What the exercise asks: Type the entries out again exactly as they read, but leave every picture behind.

Data extracts:
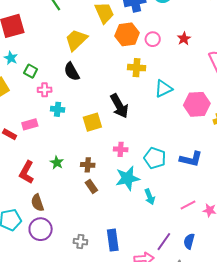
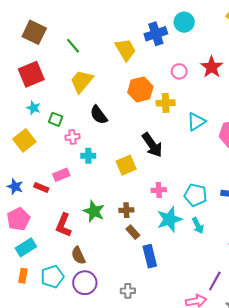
orange hexagon: (127, 34) -> (140, 89), moved
red star: (184, 39) -> (212, 67), size x1.5
yellow trapezoid: (76, 40) -> (82, 81), moved
green star: (57, 163) -> (94, 211), size x1.5
cyan arrow: (150, 197) -> (198, 225), moved
blue rectangle: (113, 240) -> (150, 256), moved

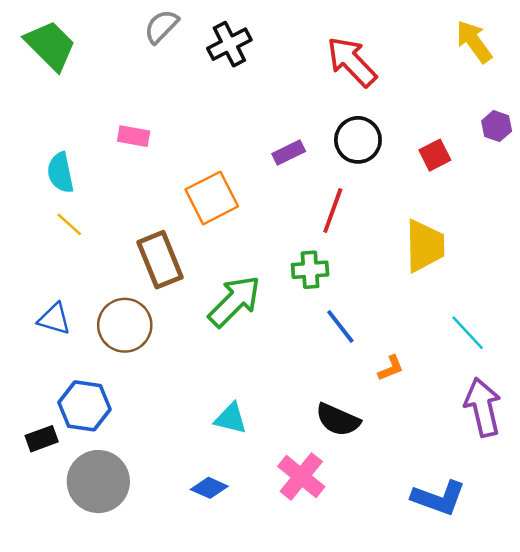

Result for this exercise:
orange hexagon: (127, 34) -> (140, 89), moved
red star: (184, 39) -> (212, 67), size x1.5
yellow trapezoid: (76, 40) -> (82, 81), moved
green star: (57, 163) -> (94, 211), size x1.5
cyan arrow: (150, 197) -> (198, 225), moved
blue rectangle: (113, 240) -> (150, 256), moved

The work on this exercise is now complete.